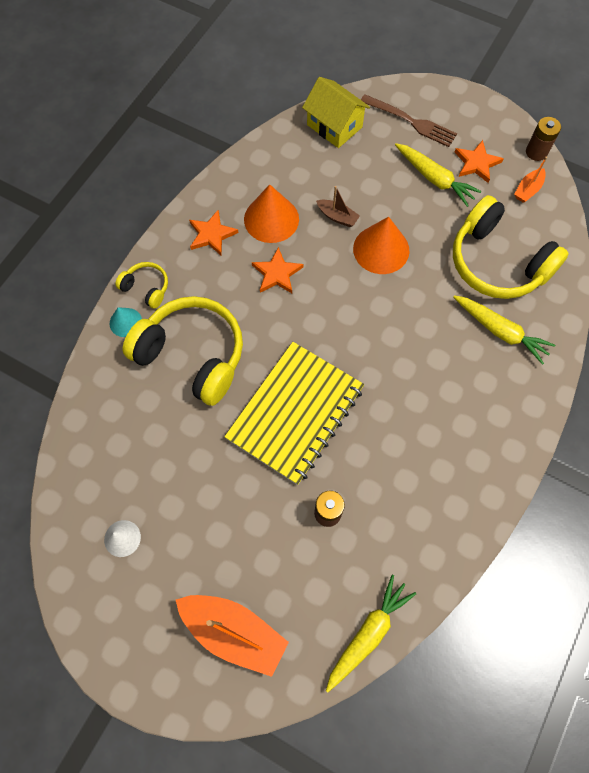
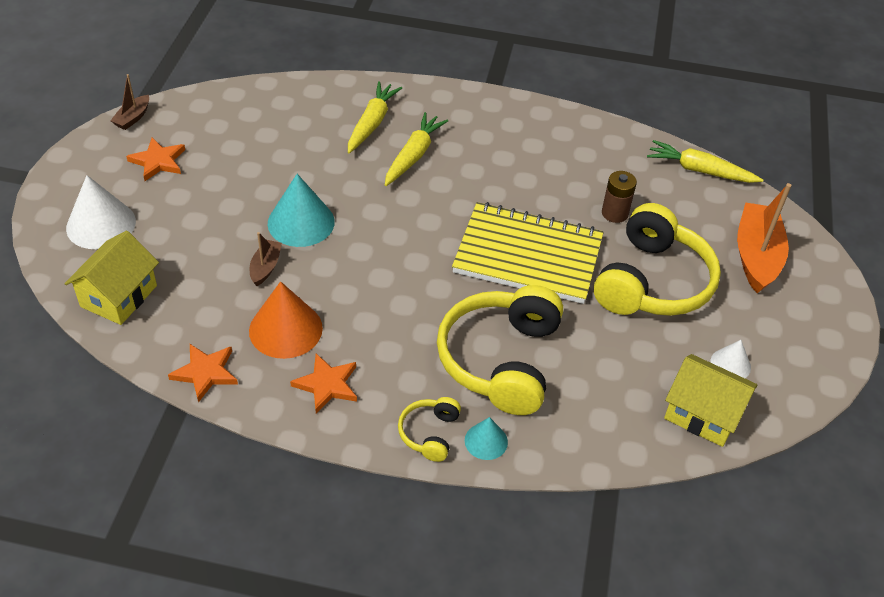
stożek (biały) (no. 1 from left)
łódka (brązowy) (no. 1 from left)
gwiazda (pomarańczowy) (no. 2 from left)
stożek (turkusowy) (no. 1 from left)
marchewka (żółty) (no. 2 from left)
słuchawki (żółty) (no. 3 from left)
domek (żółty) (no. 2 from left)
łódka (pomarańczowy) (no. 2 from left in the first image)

----------

▶ **TASK REQUIREMENTS**
Retype each line above precisely, please. Skip anything that is a picture.

▶ **RESPONSE AREA**
stożek (biały) (no. 1 from left)
łódka (brązowy) (no. 1 from left)
gwiazda (pomarańczowy) (no. 2 from left)
stożek (turkusowy) (no. 1 from left)
marchewka (żółty) (no. 2 from left)
słuchawki (żółty) (no. 3 from left)
domek (żółty) (no. 2 from left)
łódka (pomarańczowy) (no. 2 from left in the first image)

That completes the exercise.